TASK BRIEF:
Send back the listing, word for word.

══════════

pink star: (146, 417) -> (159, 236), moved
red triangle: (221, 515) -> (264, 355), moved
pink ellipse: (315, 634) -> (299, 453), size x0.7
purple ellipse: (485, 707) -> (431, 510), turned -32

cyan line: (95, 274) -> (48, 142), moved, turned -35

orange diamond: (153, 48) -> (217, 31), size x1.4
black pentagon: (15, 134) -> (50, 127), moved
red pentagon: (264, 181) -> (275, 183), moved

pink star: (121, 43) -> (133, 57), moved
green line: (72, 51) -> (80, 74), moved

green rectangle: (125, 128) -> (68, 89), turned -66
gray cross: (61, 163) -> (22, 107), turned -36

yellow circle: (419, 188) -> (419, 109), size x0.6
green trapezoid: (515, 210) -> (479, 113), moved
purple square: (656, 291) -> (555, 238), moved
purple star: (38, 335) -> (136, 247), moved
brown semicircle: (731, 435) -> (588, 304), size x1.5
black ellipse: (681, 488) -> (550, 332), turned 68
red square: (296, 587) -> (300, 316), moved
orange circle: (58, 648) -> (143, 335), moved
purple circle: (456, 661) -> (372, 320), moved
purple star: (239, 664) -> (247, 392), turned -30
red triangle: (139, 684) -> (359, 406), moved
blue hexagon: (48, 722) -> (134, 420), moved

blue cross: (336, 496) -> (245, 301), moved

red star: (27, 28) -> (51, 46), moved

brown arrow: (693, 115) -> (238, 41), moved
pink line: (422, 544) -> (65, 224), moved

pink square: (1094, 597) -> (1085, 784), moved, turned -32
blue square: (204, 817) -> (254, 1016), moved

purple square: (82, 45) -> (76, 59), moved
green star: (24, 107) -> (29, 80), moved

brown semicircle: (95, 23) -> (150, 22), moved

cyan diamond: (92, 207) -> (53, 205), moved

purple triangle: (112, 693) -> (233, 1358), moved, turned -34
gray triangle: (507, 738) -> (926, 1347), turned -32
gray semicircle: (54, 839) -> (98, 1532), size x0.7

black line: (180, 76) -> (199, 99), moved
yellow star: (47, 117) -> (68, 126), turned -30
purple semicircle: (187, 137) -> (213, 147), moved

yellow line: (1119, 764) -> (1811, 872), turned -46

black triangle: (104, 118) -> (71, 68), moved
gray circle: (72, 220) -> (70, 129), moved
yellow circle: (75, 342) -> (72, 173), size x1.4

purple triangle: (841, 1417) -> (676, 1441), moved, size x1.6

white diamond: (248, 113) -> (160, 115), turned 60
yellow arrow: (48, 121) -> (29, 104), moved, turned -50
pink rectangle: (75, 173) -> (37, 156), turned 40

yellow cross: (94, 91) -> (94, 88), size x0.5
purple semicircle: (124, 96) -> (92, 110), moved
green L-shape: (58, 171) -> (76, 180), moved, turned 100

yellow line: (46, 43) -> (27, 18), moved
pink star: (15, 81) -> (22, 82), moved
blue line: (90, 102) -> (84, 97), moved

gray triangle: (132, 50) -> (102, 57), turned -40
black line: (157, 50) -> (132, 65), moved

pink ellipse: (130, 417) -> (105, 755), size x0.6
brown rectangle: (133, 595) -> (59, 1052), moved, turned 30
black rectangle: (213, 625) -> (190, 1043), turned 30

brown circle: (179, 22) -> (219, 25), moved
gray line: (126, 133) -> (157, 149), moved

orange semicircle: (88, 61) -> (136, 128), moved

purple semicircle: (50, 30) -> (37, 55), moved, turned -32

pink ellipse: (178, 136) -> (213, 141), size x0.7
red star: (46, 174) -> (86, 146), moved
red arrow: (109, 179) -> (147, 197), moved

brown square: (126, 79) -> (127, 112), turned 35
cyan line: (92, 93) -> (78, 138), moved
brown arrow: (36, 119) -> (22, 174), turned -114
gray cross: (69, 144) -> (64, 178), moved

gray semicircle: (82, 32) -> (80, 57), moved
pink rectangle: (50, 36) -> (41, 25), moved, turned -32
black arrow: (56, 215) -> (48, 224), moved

══════════

EXERCISE ANSWER:
pink star: (146, 417) -> (159, 236), moved
red triangle: (221, 515) -> (264, 355), moved
pink ellipse: (315, 634) -> (299, 453), size x0.7
purple ellipse: (485, 707) -> (431, 510), turned -32

cyan line: (95, 274) -> (48, 142), moved, turned -35

orange diamond: (153, 48) -> (217, 31), size x1.4
black pentagon: (15, 134) -> (50, 127), moved
red pentagon: (264, 181) -> (275, 183), moved

pink star: (121, 43) -> (133, 57), moved
green line: (72, 51) -> (80, 74), moved

green rectangle: (125, 128) -> (68, 89), turned -66
gray cross: (61, 163) -> (22, 107), turned -36

yellow circle: (419, 188) -> (419, 109), size x0.6
green trapezoid: (515, 210) -> (479, 113), moved
purple square: (656, 291) -> (555, 238), moved
purple star: (38, 335) -> (136, 247), moved
brown semicircle: (731, 435) -> (588, 304), size x1.5
black ellipse: (681, 488) -> (550, 332), turned 68
red square: (296, 587) -> (300, 316), moved
orange circle: (58, 648) -> (143, 335), moved
purple circle: (456, 661) -> (372, 320), moved
purple star: (239, 664) -> (247, 392), turned -30
red triangle: (139, 684) -> (359, 406), moved
blue hexagon: (48, 722) -> (134, 420), moved

blue cross: (336, 496) -> (245, 301), moved

red star: (27, 28) -> (51, 46), moved

brown arrow: (693, 115) -> (238, 41), moved
pink line: (422, 544) -> (65, 224), moved

pink square: (1094, 597) -> (1085, 784), moved, turned -32
blue square: (204, 817) -> (254, 1016), moved

purple square: (82, 45) -> (76, 59), moved
green star: (24, 107) -> (29, 80), moved

brown semicircle: (95, 23) -> (150, 22), moved

cyan diamond: (92, 207) -> (53, 205), moved

purple triangle: (112, 693) -> (233, 1358), moved, turned -34
gray triangle: (507, 738) -> (926, 1347), turned -32
gray semicircle: (54, 839) -> (98, 1532), size x0.7

black line: (180, 76) -> (199, 99), moved
yellow star: (47, 117) -> (68, 126), turned -30
purple semicircle: (187, 137) -> (213, 147), moved

yellow line: (1119, 764) -> (1811, 872), turned -46

black triangle: (104, 118) -> (71, 68), moved
gray circle: (72, 220) -> (70, 129), moved
yellow circle: (75, 342) -> (72, 173), size x1.4

purple triangle: (841, 1417) -> (676, 1441), moved, size x1.6

white diamond: (248, 113) -> (160, 115), turned 60
yellow arrow: (48, 121) -> (29, 104), moved, turned -50
pink rectangle: (75, 173) -> (37, 156), turned 40

yellow cross: (94, 91) -> (94, 88), size x0.5
purple semicircle: (124, 96) -> (92, 110), moved
green L-shape: (58, 171) -> (76, 180), moved, turned 100

yellow line: (46, 43) -> (27, 18), moved
pink star: (15, 81) -> (22, 82), moved
blue line: (90, 102) -> (84, 97), moved

gray triangle: (132, 50) -> (102, 57), turned -40
black line: (157, 50) -> (132, 65), moved

pink ellipse: (130, 417) -> (105, 755), size x0.6
brown rectangle: (133, 595) -> (59, 1052), moved, turned 30
black rectangle: (213, 625) -> (190, 1043), turned 30

brown circle: (179, 22) -> (219, 25), moved
gray line: (126, 133) -> (157, 149), moved

orange semicircle: (88, 61) -> (136, 128), moved

purple semicircle: (50, 30) -> (37, 55), moved, turned -32

pink ellipse: (178, 136) -> (213, 141), size x0.7
red star: (46, 174) -> (86, 146), moved
red arrow: (109, 179) -> (147, 197), moved

brown square: (126, 79) -> (127, 112), turned 35
cyan line: (92, 93) -> (78, 138), moved
brown arrow: (36, 119) -> (22, 174), turned -114
gray cross: (69, 144) -> (64, 178), moved

gray semicircle: (82, 32) -> (80, 57), moved
pink rectangle: (50, 36) -> (41, 25), moved, turned -32
black arrow: (56, 215) -> (48, 224), moved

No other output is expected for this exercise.